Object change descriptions

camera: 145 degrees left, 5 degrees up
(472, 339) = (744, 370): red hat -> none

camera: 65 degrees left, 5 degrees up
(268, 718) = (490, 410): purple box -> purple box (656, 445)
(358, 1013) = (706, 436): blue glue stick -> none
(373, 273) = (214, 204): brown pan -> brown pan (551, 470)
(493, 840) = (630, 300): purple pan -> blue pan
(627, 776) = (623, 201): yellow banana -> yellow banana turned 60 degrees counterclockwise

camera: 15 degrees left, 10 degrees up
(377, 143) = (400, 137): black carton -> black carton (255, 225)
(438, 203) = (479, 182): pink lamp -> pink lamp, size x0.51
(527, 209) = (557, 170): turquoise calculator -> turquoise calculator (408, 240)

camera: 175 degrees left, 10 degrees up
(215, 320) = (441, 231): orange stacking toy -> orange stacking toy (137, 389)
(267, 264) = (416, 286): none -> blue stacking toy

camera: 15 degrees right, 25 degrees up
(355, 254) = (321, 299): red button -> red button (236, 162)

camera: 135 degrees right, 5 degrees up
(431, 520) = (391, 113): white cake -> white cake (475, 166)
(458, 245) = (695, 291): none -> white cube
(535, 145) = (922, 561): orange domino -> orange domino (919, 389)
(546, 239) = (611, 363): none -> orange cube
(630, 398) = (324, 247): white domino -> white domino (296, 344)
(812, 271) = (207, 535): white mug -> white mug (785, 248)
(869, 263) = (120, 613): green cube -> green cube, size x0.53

Action item => Print exactly, and only, the lines from the line containing "(812, 271) = (207, 535): white" through the final line of the records, both included.

Your response =>
(812, 271) = (207, 535): white mug -> white mug (785, 248)
(869, 263) = (120, 613): green cube -> green cube, size x0.53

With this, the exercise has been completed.